About this exercise ->
Copy every one of the records below word for word.

Collected data entries ->
-*-*-
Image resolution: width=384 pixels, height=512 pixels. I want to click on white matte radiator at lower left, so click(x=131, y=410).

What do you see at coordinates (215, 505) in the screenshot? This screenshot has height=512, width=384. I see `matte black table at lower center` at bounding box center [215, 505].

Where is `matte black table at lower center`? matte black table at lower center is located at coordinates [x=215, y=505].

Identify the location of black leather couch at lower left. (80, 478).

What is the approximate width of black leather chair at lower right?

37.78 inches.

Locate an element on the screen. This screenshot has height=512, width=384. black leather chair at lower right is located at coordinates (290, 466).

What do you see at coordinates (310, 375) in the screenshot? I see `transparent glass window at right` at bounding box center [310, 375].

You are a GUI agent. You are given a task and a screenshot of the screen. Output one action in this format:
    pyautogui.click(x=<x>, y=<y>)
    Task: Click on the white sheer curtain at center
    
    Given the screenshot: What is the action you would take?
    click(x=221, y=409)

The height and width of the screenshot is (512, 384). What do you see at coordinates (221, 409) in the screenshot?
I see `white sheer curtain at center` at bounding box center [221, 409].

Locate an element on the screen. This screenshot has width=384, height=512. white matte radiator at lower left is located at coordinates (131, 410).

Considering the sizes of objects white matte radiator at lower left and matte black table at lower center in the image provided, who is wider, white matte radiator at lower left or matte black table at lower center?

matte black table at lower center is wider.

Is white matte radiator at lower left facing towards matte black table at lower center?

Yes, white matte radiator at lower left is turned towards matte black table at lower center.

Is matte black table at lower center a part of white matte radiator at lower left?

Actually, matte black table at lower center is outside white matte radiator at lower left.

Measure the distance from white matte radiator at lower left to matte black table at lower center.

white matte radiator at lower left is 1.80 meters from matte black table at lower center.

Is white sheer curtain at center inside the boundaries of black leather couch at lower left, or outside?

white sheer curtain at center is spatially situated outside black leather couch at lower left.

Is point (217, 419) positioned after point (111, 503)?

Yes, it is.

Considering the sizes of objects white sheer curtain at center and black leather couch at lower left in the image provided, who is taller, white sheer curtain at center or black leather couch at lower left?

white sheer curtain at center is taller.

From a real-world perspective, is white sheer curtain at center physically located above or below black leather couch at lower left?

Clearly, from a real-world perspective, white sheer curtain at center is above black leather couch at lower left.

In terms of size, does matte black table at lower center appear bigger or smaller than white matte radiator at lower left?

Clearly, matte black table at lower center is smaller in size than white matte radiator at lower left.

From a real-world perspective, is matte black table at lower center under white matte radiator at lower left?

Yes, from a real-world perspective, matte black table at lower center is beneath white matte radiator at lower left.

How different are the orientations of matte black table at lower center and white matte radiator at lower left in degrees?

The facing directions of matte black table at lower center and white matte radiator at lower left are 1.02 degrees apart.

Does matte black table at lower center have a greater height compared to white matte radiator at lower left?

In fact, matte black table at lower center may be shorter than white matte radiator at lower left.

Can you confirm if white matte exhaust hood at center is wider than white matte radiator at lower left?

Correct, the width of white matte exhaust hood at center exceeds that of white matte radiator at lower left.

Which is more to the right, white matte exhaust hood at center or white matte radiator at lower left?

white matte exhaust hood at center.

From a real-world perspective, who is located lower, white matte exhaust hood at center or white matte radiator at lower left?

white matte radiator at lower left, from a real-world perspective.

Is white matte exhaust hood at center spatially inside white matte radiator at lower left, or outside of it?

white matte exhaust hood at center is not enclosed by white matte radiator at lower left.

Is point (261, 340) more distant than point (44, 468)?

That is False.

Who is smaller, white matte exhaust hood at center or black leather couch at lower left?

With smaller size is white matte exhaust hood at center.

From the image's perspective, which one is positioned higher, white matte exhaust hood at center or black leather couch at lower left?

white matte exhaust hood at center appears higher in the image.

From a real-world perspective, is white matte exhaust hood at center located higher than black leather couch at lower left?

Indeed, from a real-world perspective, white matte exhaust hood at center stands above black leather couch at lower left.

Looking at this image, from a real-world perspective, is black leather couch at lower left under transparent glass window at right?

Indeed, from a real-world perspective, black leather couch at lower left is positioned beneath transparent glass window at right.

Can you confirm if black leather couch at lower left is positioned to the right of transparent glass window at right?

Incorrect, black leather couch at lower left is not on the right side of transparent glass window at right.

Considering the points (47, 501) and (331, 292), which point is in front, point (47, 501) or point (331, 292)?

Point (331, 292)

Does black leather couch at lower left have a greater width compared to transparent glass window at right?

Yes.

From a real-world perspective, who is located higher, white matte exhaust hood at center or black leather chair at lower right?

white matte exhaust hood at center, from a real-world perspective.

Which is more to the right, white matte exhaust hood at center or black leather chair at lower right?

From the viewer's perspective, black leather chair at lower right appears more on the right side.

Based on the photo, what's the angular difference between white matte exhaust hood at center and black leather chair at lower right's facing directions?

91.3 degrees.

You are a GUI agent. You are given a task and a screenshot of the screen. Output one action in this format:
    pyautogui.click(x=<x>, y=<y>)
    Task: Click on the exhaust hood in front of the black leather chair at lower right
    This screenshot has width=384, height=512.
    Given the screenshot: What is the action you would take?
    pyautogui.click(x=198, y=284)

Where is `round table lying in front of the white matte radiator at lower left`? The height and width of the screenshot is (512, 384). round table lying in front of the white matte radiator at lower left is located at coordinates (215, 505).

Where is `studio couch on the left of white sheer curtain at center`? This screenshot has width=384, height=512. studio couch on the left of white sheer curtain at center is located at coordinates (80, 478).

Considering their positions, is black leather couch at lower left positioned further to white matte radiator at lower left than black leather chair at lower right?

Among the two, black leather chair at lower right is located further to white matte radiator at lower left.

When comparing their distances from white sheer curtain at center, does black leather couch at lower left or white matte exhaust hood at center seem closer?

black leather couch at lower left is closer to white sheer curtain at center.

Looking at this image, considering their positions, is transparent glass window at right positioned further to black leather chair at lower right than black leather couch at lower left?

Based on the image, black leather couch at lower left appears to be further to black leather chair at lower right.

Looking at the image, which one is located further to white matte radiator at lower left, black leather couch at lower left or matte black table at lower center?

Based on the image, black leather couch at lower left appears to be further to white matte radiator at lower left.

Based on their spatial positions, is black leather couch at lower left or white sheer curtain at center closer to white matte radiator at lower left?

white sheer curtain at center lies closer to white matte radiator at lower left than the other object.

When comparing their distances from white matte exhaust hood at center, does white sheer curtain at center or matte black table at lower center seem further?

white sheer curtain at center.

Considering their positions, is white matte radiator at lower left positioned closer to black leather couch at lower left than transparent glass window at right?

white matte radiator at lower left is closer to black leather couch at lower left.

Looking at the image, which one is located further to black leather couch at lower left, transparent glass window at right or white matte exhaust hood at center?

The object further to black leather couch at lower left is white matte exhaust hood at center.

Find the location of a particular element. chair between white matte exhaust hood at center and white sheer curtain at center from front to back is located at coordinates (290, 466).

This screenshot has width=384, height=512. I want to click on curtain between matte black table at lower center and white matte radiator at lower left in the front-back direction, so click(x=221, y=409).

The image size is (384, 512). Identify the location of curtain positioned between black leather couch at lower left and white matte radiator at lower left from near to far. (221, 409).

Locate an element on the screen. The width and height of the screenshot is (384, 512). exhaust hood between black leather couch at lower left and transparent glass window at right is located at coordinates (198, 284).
-*-*-
Output ->
Image resolution: width=384 pixels, height=512 pixels. I want to click on white matte radiator at lower left, so click(x=131, y=410).

What do you see at coordinates (215, 505) in the screenshot? This screenshot has height=512, width=384. I see `matte black table at lower center` at bounding box center [215, 505].

Where is `matte black table at lower center`? matte black table at lower center is located at coordinates [x=215, y=505].

Identify the location of black leather couch at lower left. (80, 478).

What is the approximate width of black leather chair at lower right?

37.78 inches.

Locate an element on the screen. This screenshot has height=512, width=384. black leather chair at lower right is located at coordinates (290, 466).

What do you see at coordinates (310, 375) in the screenshot? I see `transparent glass window at right` at bounding box center [310, 375].

You are a GUI agent. You are given a task and a screenshot of the screen. Output one action in this format:
    pyautogui.click(x=<x>, y=<y>)
    Task: Click on the white sheer curtain at center
    
    Given the screenshot: What is the action you would take?
    click(x=221, y=409)

The height and width of the screenshot is (512, 384). What do you see at coordinates (221, 409) in the screenshot?
I see `white sheer curtain at center` at bounding box center [221, 409].

Locate an element on the screen. This screenshot has width=384, height=512. white matte radiator at lower left is located at coordinates (131, 410).

Considering the sizes of objects white matte radiator at lower left and matte black table at lower center in the image provided, who is wider, white matte radiator at lower left or matte black table at lower center?

matte black table at lower center is wider.

Is white matte radiator at lower left facing towards matte black table at lower center?

Yes, white matte radiator at lower left is turned towards matte black table at lower center.

Is matte black table at lower center a part of white matte radiator at lower left?

Actually, matte black table at lower center is outside white matte radiator at lower left.

Measure the distance from white matte radiator at lower left to matte black table at lower center.

white matte radiator at lower left is 1.80 meters from matte black table at lower center.

Is white sheer curtain at center inside the boundaries of black leather couch at lower left, or outside?

white sheer curtain at center is spatially situated outside black leather couch at lower left.

Is point (217, 419) positioned after point (111, 503)?

Yes, it is.

Considering the sizes of objects white sheer curtain at center and black leather couch at lower left in the image provided, who is taller, white sheer curtain at center or black leather couch at lower left?

white sheer curtain at center is taller.

From a real-world perspective, is white sheer curtain at center physically located above or below black leather couch at lower left?

Clearly, from a real-world perspective, white sheer curtain at center is above black leather couch at lower left.

In terms of size, does matte black table at lower center appear bigger or smaller than white matte radiator at lower left?

Clearly, matte black table at lower center is smaller in size than white matte radiator at lower left.

From a real-world perspective, is matte black table at lower center under white matte radiator at lower left?

Yes, from a real-world perspective, matte black table at lower center is beneath white matte radiator at lower left.

How different are the orientations of matte black table at lower center and white matte radiator at lower left in degrees?

The facing directions of matte black table at lower center and white matte radiator at lower left are 1.02 degrees apart.

Does matte black table at lower center have a greater height compared to white matte radiator at lower left?

In fact, matte black table at lower center may be shorter than white matte radiator at lower left.

Can you confirm if white matte exhaust hood at center is wider than white matte radiator at lower left?

Correct, the width of white matte exhaust hood at center exceeds that of white matte radiator at lower left.

Which is more to the right, white matte exhaust hood at center or white matte radiator at lower left?

white matte exhaust hood at center.

From a real-world perspective, who is located lower, white matte exhaust hood at center or white matte radiator at lower left?

white matte radiator at lower left, from a real-world perspective.

Is white matte exhaust hood at center spatially inside white matte radiator at lower left, or outside of it?

white matte exhaust hood at center is not enclosed by white matte radiator at lower left.

Is point (261, 340) more distant than point (44, 468)?

That is False.

Who is smaller, white matte exhaust hood at center or black leather couch at lower left?

With smaller size is white matte exhaust hood at center.

From the image's perspective, which one is positioned higher, white matte exhaust hood at center or black leather couch at lower left?

white matte exhaust hood at center appears higher in the image.

From a real-world perspective, is white matte exhaust hood at center located higher than black leather couch at lower left?

Indeed, from a real-world perspective, white matte exhaust hood at center stands above black leather couch at lower left.

Looking at this image, from a real-world perspective, is black leather couch at lower left under transparent glass window at right?

Indeed, from a real-world perspective, black leather couch at lower left is positioned beneath transparent glass window at right.

Can you confirm if black leather couch at lower left is positioned to the right of transparent glass window at right?

Incorrect, black leather couch at lower left is not on the right side of transparent glass window at right.

Considering the points (47, 501) and (331, 292), which point is in front, point (47, 501) or point (331, 292)?

Point (331, 292)

Does black leather couch at lower left have a greater width compared to transparent glass window at right?

Yes.

From a real-world perspective, who is located higher, white matte exhaust hood at center or black leather chair at lower right?

white matte exhaust hood at center, from a real-world perspective.

Which is more to the right, white matte exhaust hood at center or black leather chair at lower right?

From the viewer's perspective, black leather chair at lower right appears more on the right side.

Based on the photo, what's the angular difference between white matte exhaust hood at center and black leather chair at lower right's facing directions?

91.3 degrees.

You are a GUI agent. You are given a task and a screenshot of the screen. Output one action in this format:
    pyautogui.click(x=<x>, y=<y>)
    Task: Click on the exhaust hood in front of the black leather chair at lower right
    This screenshot has width=384, height=512.
    Given the screenshot: What is the action you would take?
    pyautogui.click(x=198, y=284)

Where is `round table lying in front of the white matte radiator at lower left`? The height and width of the screenshot is (512, 384). round table lying in front of the white matte radiator at lower left is located at coordinates (215, 505).

Where is `studio couch on the left of white sheer curtain at center`? This screenshot has width=384, height=512. studio couch on the left of white sheer curtain at center is located at coordinates (80, 478).

Considering their positions, is black leather couch at lower left positioned further to white matte radiator at lower left than black leather chair at lower right?

Among the two, black leather chair at lower right is located further to white matte radiator at lower left.

When comparing their distances from white sheer curtain at center, does black leather couch at lower left or white matte exhaust hood at center seem closer?

black leather couch at lower left is closer to white sheer curtain at center.

Looking at this image, considering their positions, is transparent glass window at right positioned further to black leather chair at lower right than black leather couch at lower left?

Based on the image, black leather couch at lower left appears to be further to black leather chair at lower right.

Looking at the image, which one is located further to white matte radiator at lower left, black leather couch at lower left or matte black table at lower center?

Based on the image, black leather couch at lower left appears to be further to white matte radiator at lower left.

Based on their spatial positions, is black leather couch at lower left or white sheer curtain at center closer to white matte radiator at lower left?

white sheer curtain at center lies closer to white matte radiator at lower left than the other object.

When comparing their distances from white matte exhaust hood at center, does white sheer curtain at center or matte black table at lower center seem further?

white sheer curtain at center.

Considering their positions, is white matte radiator at lower left positioned closer to black leather couch at lower left than transparent glass window at right?

white matte radiator at lower left is closer to black leather couch at lower left.

Looking at the image, which one is located further to black leather couch at lower left, transparent glass window at right or white matte exhaust hood at center?

The object further to black leather couch at lower left is white matte exhaust hood at center.

Find the location of a particular element. chair between white matte exhaust hood at center and white sheer curtain at center from front to back is located at coordinates (290, 466).

This screenshot has width=384, height=512. I want to click on curtain between matte black table at lower center and white matte radiator at lower left in the front-back direction, so click(x=221, y=409).

The image size is (384, 512). Identify the location of curtain positioned between black leather couch at lower left and white matte radiator at lower left from near to far. (221, 409).

Locate an element on the screen. The width and height of the screenshot is (384, 512). exhaust hood between black leather couch at lower left and transparent glass window at right is located at coordinates (198, 284).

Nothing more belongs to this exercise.